TASK TO COMPLETE
Each entry below is to be copied verbatim.

DATA PROVIDED
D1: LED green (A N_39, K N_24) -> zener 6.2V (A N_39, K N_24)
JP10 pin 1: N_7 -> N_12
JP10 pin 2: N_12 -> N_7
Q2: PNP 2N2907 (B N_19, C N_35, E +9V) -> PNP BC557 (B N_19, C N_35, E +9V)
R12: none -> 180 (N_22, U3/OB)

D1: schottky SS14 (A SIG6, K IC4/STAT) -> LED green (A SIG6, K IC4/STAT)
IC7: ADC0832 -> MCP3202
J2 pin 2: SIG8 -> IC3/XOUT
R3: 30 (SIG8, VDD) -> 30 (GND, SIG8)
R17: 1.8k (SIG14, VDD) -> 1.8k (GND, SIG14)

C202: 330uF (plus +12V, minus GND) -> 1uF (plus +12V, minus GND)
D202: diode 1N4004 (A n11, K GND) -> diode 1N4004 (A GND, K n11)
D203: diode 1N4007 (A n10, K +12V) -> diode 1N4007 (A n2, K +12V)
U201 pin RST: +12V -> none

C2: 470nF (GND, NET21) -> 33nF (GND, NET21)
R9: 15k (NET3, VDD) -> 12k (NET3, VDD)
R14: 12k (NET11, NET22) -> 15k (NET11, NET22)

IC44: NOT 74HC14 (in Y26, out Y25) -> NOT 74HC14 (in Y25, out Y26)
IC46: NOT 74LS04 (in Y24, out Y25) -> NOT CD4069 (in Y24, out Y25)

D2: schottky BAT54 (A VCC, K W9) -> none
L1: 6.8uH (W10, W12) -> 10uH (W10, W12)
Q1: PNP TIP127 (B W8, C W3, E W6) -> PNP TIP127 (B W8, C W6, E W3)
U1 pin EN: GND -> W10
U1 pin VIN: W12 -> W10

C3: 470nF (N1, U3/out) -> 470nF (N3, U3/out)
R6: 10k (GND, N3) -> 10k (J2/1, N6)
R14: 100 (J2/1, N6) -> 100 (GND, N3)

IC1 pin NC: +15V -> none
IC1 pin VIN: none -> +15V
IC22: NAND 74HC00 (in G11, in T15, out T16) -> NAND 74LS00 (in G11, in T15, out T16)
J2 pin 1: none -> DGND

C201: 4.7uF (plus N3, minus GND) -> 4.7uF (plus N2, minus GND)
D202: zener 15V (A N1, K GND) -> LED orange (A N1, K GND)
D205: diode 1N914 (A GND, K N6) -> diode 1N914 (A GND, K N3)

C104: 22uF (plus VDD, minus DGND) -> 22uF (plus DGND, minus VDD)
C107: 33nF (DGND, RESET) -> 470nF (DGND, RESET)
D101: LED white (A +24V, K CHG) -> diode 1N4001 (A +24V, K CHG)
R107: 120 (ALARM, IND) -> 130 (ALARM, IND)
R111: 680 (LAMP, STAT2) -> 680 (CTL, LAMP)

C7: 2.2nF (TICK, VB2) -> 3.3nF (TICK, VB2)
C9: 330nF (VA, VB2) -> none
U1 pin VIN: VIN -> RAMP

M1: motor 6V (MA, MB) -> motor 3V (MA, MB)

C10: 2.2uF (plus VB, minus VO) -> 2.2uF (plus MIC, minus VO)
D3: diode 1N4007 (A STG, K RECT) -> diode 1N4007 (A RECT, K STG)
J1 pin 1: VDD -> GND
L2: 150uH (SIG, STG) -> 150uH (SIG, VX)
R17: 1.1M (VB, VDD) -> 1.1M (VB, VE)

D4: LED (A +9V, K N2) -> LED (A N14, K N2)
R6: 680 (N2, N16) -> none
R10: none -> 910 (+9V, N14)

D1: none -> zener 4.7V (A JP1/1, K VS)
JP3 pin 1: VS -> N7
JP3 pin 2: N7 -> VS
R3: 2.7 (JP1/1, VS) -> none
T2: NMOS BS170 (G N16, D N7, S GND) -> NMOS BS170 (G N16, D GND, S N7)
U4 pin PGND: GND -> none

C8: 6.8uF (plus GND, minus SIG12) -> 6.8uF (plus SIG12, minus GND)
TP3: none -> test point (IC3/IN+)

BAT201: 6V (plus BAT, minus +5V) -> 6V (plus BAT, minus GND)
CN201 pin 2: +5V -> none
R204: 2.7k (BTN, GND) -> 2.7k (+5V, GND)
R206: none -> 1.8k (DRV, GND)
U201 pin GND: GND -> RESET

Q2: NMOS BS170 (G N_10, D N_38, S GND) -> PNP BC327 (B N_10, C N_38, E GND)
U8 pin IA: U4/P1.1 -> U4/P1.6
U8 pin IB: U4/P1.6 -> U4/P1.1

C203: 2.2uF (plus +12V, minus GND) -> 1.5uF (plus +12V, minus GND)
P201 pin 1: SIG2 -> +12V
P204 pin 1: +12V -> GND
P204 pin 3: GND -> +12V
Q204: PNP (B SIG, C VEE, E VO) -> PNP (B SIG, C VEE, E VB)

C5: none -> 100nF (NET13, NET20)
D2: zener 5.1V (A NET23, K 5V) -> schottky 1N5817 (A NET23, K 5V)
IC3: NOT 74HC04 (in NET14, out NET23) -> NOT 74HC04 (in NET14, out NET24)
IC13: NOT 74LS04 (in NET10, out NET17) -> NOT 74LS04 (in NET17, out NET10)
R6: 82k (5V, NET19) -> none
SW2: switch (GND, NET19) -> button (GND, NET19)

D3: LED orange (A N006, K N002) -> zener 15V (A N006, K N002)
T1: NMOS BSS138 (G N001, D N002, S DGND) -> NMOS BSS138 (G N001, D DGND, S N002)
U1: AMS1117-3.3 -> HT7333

FINISHED TASK
D1: LED green (A N_39, K N_24) -> zener 6.2V (A N_39, K N_24)
JP10 pin 1: N_7 -> N_12
JP10 pin 2: N_12 -> N_7
Q2: PNP 2N2907 (B N_19, C N_35, E +9V) -> PNP BC557 (B N_19, C N_35, E +9V)
R12: none -> 180 (N_22, U3/OB)

D1: schottky SS14 (A SIG6, K IC4/STAT) -> LED green (A SIG6, K IC4/STAT)
IC7: ADC0832 -> MCP3202
J2 pin 2: SIG8 -> IC3/XOUT
R3: 30 (SIG8, VDD) -> 30 (GND, SIG8)
R17: 1.8k (SIG14, VDD) -> 1.8k (GND, SIG14)

C202: 330uF (plus +12V, minus GND) -> 1uF (plus +12V, minus GND)
D202: diode 1N4004 (A n11, K GND) -> diode 1N4004 (A GND, K n11)
D203: diode 1N4007 (A n10, K +12V) -> diode 1N4007 (A n2, K +12V)
U201 pin RST: +12V -> none

C2: 470nF (GND, NET21) -> 33nF (GND, NET21)
R9: 15k (NET3, VDD) -> 12k (NET3, VDD)
R14: 12k (NET11, NET22) -> 15k (NET11, NET22)

IC44: NOT 74HC14 (in Y26, out Y25) -> NOT 74HC14 (in Y25, out Y26)
IC46: NOT 74LS04 (in Y24, out Y25) -> NOT CD4069 (in Y24, out Y25)

D2: schottky BAT54 (A VCC, K W9) -> none
L1: 6.8uH (W10, W12) -> 10uH (W10, W12)
Q1: PNP TIP127 (B W8, C W3, E W6) -> PNP TIP127 (B W8, C W6, E W3)
U1 pin EN: GND -> W10
U1 pin VIN: W12 -> W10

C3: 470nF (N1, U3/out) -> 470nF (N3, U3/out)
R6: 10k (GND, N3) -> 10k (J2/1, N6)
R14: 100 (J2/1, N6) -> 100 (GND, N3)

IC1 pin NC: +15V -> none
IC1 pin VIN: none -> +15V
IC22: NAND 74HC00 (in G11, in T15, out T16) -> NAND 74LS00 (in G11, in T15, out T16)
J2 pin 1: none -> DGND

C201: 4.7uF (plus N3, minus GND) -> 4.7uF (plus N2, minus GND)
D202: zener 15V (A N1, K GND) -> LED orange (A N1, K GND)
D205: diode 1N914 (A GND, K N6) -> diode 1N914 (A GND, K N3)

C104: 22uF (plus VDD, minus DGND) -> 22uF (plus DGND, minus VDD)
C107: 33nF (DGND, RESET) -> 470nF (DGND, RESET)
D101: LED white (A +24V, K CHG) -> diode 1N4001 (A +24V, K CHG)
R107: 120 (ALARM, IND) -> 130 (ALARM, IND)
R111: 680 (LAMP, STAT2) -> 680 (CTL, LAMP)

C7: 2.2nF (TICK, VB2) -> 3.3nF (TICK, VB2)
C9: 330nF (VA, VB2) -> none
U1 pin VIN: VIN -> RAMP

M1: motor 6V (MA, MB) -> motor 3V (MA, MB)

C10: 2.2uF (plus VB, minus VO) -> 2.2uF (plus MIC, minus VO)
D3: diode 1N4007 (A STG, K RECT) -> diode 1N4007 (A RECT, K STG)
J1 pin 1: VDD -> GND
L2: 150uH (SIG, STG) -> 150uH (SIG, VX)
R17: 1.1M (VB, VDD) -> 1.1M (VB, VE)

D4: LED (A +9V, K N2) -> LED (A N14, K N2)
R6: 680 (N2, N16) -> none
R10: none -> 910 (+9V, N14)

D1: none -> zener 4.7V (A JP1/1, K VS)
JP3 pin 1: VS -> N7
JP3 pin 2: N7 -> VS
R3: 2.7 (JP1/1, VS) -> none
T2: NMOS BS170 (G N16, D N7, S GND) -> NMOS BS170 (G N16, D GND, S N7)
U4 pin PGND: GND -> none

C8: 6.8uF (plus GND, minus SIG12) -> 6.8uF (plus SIG12, minus GND)
TP3: none -> test point (IC3/IN+)

BAT201: 6V (plus BAT, minus +5V) -> 6V (plus BAT, minus GND)
CN201 pin 2: +5V -> none
R204: 2.7k (BTN, GND) -> 2.7k (+5V, GND)
R206: none -> 1.8k (DRV, GND)
U201 pin GND: GND -> RESET

Q2: NMOS BS170 (G N_10, D N_38, S GND) -> PNP BC327 (B N_10, C N_38, E GND)
U8 pin IA: U4/P1.1 -> U4/P1.6
U8 pin IB: U4/P1.6 -> U4/P1.1

C203: 2.2uF (plus +12V, minus GND) -> 1.5uF (plus +12V, minus GND)
P201 pin 1: SIG2 -> +12V
P204 pin 1: +12V -> GND
P204 pin 3: GND -> +12V
Q204: PNP (B SIG, C VEE, E VO) -> PNP (B SIG, C VEE, E VB)

C5: none -> 100nF (NET13, NET20)
D2: zener 5.1V (A NET23, K 5V) -> schottky 1N5817 (A NET23, K 5V)
IC3: NOT 74HC04 (in NET14, out NET23) -> NOT 74HC04 (in NET14, out NET24)
IC13: NOT 74LS04 (in NET10, out NET17) -> NOT 74LS04 (in NET17, out NET10)
R6: 82k (5V, NET19) -> none
SW2: switch (GND, NET19) -> button (GND, NET19)

D3: LED orange (A N006, K N002) -> zener 15V (A N006, K N002)
T1: NMOS BSS138 (G N001, D N002, S DGND) -> NMOS BSS138 (G N001, D DGND, S N002)
U1: AMS1117-3.3 -> HT7333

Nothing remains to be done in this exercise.